• Your objective
Every record below is to be retyped exactly, with the pictures left out.

• Data supplied
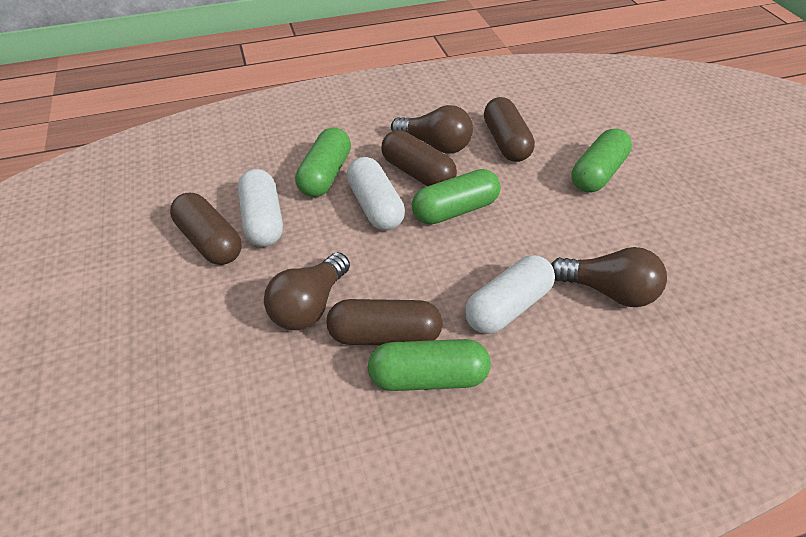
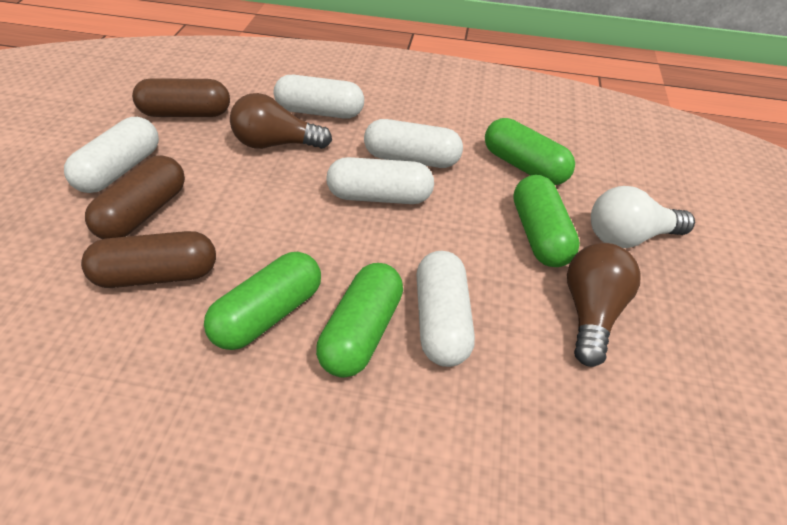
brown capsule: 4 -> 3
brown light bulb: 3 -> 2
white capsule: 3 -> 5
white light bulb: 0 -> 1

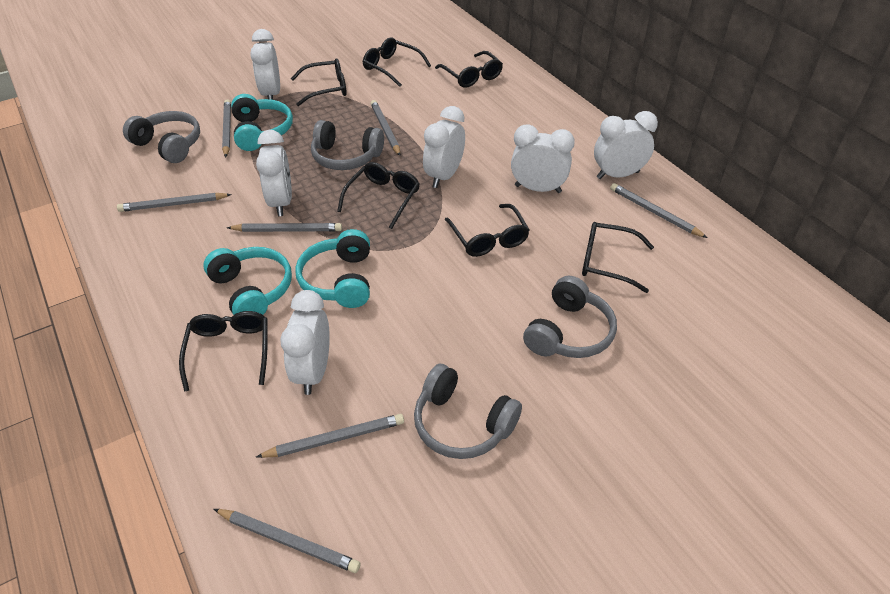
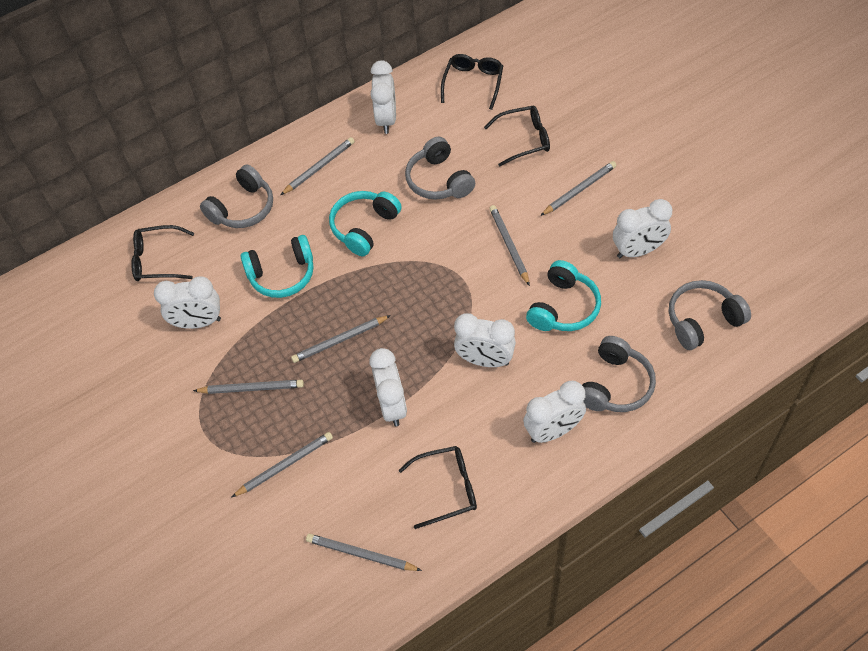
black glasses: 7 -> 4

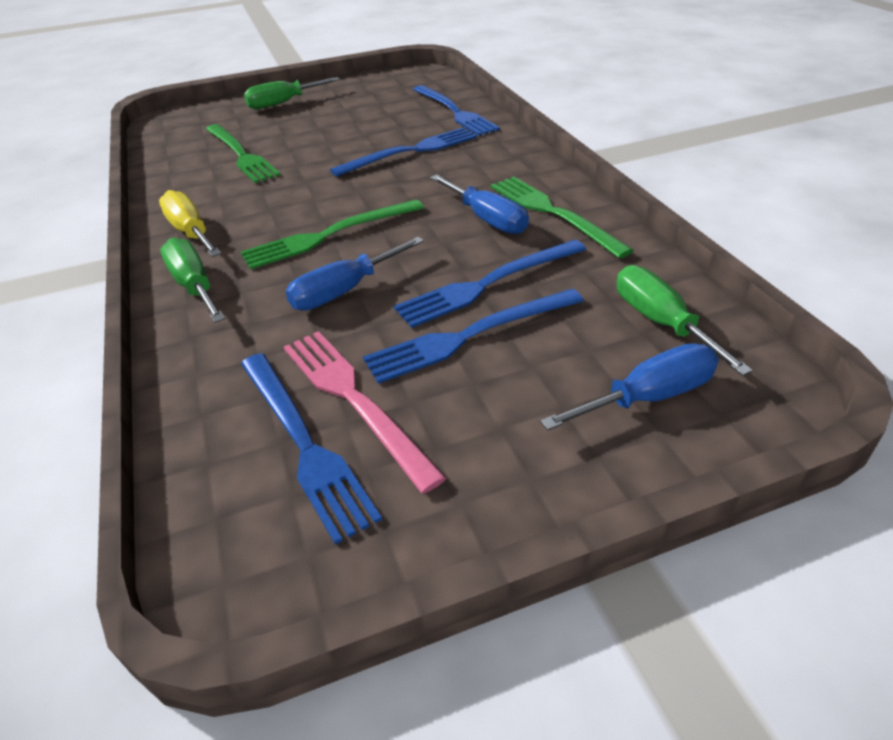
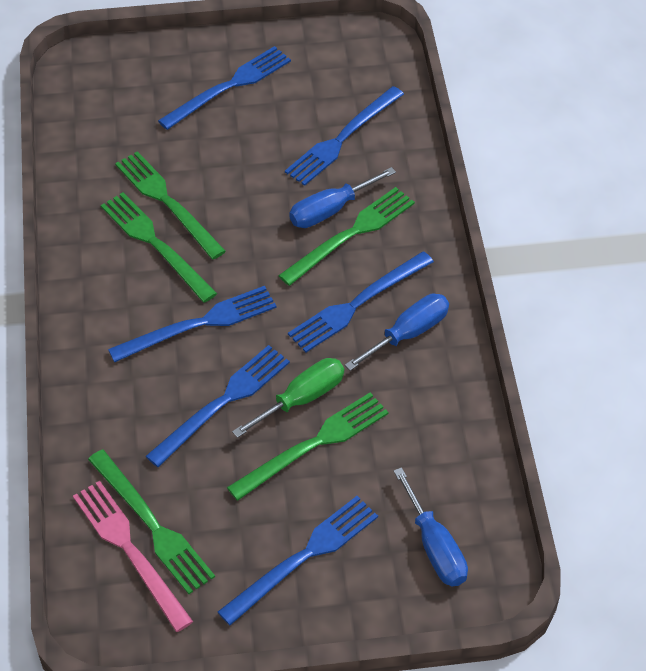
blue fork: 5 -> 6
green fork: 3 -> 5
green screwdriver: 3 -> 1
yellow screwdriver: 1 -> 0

• Completed task
brown capsule: 4 -> 3
brown light bulb: 3 -> 2
white capsule: 3 -> 5
white light bulb: 0 -> 1

black glasses: 7 -> 4

blue fork: 5 -> 6
green fork: 3 -> 5
green screwdriver: 3 -> 1
yellow screwdriver: 1 -> 0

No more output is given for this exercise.